Task details: Copy all of the records below, replacing every "width" with "breadth" and changing nothing else.

Data provided:
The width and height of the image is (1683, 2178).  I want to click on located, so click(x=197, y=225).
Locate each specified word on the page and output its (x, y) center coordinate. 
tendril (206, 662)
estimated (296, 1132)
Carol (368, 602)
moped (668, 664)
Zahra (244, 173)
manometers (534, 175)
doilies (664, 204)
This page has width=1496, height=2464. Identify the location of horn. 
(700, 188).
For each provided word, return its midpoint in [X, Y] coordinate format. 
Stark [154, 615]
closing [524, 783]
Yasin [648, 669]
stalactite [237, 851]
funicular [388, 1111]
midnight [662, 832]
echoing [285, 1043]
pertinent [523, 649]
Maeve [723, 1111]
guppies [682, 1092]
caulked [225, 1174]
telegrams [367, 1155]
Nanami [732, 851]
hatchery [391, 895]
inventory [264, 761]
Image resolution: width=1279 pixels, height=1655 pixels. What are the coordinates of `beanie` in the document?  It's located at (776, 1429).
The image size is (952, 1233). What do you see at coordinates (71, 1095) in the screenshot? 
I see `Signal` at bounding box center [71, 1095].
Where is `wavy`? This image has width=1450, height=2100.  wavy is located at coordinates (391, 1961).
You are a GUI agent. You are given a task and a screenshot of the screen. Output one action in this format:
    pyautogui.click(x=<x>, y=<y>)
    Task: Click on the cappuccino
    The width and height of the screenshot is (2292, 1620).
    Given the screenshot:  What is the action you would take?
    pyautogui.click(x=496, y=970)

The answer:
The breadth and height of the image is (1683, 2178).  I want to click on located, so click(x=197, y=225).
Locate each specified word on the page and output its (x, y) center coordinate. 
tendril (206, 662)
estimated (296, 1132)
Carol (368, 602)
moped (668, 664)
Zahra (244, 173)
manometers (534, 175)
doilies (664, 204)
This page has breadth=1496, height=2464. Identify the location of horn. 
(700, 188).
For each provided word, return its midpoint in [X, Y] coordinate format. 
Stark [154, 615]
closing [524, 783]
Yasin [648, 669]
stalactite [237, 851]
funicular [388, 1111]
midnight [662, 832]
echoing [285, 1043]
pertinent [523, 649]
Maeve [723, 1111]
guppies [682, 1092]
caulked [225, 1174]
telegrams [367, 1155]
Nanami [732, 851]
hatchery [391, 895]
inventory [264, 761]
Image resolution: breadth=1279 pixels, height=1655 pixels. What are the coordinates of `beanie` in the document?  It's located at (776, 1429).
The image size is (952, 1233). What do you see at coordinates (71, 1095) in the screenshot? 
I see `Signal` at bounding box center [71, 1095].
Where is `wavy`? This image has breadth=1450, height=2100.  wavy is located at coordinates (391, 1961).
You are a GUI agent. You are given a task and a screenshot of the screen. Output one action in this format:
    pyautogui.click(x=<x>, y=<y>)
    Task: Click on the cappuccino
    The breadth and height of the screenshot is (2292, 1620).
    Given the screenshot:  What is the action you would take?
    pyautogui.click(x=496, y=970)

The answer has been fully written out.